>>>

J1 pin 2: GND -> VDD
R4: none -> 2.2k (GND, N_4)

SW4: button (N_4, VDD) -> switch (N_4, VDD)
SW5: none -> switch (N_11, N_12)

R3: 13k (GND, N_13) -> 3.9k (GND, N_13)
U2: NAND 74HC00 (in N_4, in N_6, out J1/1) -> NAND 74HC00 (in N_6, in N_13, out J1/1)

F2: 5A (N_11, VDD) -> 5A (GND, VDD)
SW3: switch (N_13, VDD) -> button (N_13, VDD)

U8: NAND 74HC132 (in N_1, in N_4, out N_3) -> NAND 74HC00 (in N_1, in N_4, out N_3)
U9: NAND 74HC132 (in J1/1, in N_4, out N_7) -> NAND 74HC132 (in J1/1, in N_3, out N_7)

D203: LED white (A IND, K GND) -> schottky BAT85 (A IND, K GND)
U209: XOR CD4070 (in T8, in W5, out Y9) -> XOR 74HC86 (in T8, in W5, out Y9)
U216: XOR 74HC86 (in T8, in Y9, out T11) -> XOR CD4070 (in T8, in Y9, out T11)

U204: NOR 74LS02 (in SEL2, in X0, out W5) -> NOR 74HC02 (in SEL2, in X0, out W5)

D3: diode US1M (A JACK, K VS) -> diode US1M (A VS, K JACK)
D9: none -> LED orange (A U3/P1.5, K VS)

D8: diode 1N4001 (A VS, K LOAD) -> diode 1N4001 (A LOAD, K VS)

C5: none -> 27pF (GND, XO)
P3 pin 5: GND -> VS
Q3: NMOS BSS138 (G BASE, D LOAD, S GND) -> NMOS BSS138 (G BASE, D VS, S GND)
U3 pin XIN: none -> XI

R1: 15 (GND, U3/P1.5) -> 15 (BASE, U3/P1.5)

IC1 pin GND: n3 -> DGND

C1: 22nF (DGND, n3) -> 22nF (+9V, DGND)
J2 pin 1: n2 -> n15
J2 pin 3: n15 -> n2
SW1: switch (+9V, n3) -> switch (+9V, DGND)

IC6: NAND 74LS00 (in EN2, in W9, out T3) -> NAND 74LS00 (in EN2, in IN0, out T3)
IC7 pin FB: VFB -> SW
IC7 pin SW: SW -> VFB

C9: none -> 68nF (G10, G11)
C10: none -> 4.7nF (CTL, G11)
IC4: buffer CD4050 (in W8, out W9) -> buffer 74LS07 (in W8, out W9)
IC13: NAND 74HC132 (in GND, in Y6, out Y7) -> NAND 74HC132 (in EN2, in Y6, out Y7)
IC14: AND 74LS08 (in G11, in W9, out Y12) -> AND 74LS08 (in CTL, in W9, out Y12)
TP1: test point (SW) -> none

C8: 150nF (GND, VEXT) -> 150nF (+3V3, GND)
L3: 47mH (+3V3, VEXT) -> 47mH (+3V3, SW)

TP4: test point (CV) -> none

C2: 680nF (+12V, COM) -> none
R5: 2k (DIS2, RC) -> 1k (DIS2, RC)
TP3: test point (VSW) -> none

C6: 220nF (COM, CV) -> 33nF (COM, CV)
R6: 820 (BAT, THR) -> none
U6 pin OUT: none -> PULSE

<<<

# WORK REQUIRED:
Please output an exact copy of the lines above, from the opening line of the data down to the line that contains "U8: NAND 74HC132".

# EXERCISE RESPONSE:
J1 pin 2: GND -> VDD
R4: none -> 2.2k (GND, N_4)

SW4: button (N_4, VDD) -> switch (N_4, VDD)
SW5: none -> switch (N_11, N_12)

R3: 13k (GND, N_13) -> 3.9k (GND, N_13)
U2: NAND 74HC00 (in N_4, in N_6, out J1/1) -> NAND 74HC00 (in N_6, in N_13, out J1/1)

F2: 5A (N_11, VDD) -> 5A (GND, VDD)
SW3: switch (N_13, VDD) -> button (N_13, VDD)

U8: NAND 74HC132 (in N_1, in N_4, out N_3) -> NAND 74HC00 (in N_1, in N_4, out N_3)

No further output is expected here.